● **EXERCISE BRIEF**:
The data below is to be transcribed word for word; pictures are to be excluded.
(Beginning of RECORDED INFORMATION)
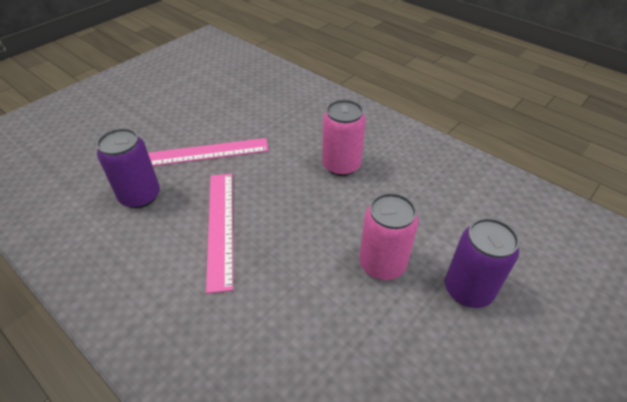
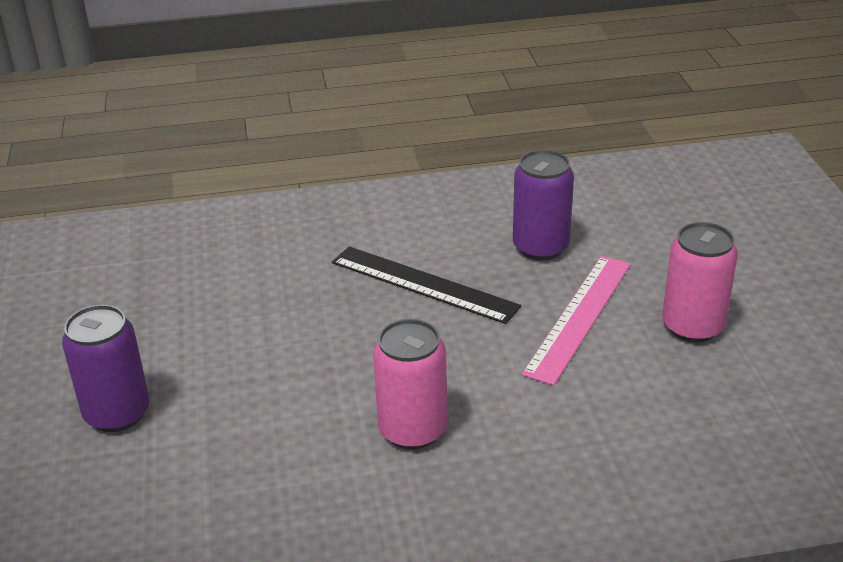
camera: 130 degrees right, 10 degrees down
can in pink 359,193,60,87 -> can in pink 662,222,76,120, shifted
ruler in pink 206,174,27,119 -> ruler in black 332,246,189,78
(End of RECORDED INFORMATION)
● **WRITTEN RESPONSE**:
camera: 130 degrees right, 10 degrees down
can in pink 359,193,60,87 -> can in pink 662,222,76,120, shifted
ruler in pink 206,174,27,119 -> ruler in black 332,246,189,78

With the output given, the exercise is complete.